Segment Start: Information shown
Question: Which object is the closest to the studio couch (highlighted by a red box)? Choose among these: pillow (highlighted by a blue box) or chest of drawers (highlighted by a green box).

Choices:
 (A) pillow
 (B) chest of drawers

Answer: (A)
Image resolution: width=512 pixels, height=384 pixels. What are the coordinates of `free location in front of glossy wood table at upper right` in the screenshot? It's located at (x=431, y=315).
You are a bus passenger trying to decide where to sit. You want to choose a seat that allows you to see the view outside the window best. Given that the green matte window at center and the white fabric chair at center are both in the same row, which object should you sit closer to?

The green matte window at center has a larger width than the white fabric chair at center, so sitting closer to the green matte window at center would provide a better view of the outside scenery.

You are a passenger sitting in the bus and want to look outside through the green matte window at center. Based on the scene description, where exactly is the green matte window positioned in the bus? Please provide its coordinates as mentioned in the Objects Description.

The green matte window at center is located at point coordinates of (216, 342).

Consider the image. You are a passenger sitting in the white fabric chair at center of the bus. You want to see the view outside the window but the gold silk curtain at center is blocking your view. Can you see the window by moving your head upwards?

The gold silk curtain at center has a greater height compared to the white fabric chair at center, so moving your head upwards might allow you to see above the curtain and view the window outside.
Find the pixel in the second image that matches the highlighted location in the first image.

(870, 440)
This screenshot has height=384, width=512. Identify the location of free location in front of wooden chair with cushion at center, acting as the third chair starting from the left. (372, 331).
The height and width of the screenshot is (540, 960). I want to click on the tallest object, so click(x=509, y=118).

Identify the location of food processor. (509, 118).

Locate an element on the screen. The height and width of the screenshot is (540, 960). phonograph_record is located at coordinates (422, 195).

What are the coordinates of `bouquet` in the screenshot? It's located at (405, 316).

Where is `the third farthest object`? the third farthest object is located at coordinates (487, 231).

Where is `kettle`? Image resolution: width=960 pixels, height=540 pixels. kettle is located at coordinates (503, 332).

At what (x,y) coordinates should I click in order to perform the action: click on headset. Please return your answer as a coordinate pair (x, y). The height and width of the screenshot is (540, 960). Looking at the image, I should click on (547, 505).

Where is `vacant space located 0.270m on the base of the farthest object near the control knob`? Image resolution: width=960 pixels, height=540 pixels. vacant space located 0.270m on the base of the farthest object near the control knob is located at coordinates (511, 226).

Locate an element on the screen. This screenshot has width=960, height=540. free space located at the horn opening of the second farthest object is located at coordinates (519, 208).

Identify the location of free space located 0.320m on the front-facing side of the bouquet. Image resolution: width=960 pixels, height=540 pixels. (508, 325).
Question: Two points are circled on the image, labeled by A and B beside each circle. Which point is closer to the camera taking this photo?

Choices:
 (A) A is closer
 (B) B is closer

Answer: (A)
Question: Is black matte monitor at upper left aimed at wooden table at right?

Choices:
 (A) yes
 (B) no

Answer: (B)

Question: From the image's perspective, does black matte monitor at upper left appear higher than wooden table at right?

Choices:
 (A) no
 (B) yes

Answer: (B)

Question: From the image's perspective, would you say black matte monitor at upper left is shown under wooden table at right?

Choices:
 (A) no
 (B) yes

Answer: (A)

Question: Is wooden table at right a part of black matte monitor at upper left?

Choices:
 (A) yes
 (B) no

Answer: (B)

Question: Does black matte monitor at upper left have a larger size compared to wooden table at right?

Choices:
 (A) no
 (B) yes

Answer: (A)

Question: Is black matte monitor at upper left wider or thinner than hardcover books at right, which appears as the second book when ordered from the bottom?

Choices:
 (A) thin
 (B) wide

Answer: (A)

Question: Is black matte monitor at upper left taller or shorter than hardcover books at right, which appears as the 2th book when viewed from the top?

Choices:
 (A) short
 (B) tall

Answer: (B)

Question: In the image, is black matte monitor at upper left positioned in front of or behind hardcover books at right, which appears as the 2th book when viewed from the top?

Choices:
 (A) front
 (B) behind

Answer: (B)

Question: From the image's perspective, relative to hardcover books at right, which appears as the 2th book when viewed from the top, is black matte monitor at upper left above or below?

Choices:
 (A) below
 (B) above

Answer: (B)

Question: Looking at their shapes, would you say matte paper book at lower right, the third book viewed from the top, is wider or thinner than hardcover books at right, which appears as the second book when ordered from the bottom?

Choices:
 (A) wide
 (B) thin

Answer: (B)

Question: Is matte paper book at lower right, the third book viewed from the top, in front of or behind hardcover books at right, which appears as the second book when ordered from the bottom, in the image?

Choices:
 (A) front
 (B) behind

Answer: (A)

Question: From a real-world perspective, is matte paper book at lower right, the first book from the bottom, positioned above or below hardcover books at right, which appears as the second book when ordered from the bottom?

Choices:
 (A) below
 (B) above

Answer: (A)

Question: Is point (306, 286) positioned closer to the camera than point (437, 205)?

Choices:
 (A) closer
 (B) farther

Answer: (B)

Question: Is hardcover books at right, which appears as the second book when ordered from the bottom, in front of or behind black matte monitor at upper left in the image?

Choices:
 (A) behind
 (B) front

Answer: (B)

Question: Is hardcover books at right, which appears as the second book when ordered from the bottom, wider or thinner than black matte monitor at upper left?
Segment End: Information shown
- Work order: Count the lines above that contain the word "larger". Give only the number.

- Answer to this exercise: 2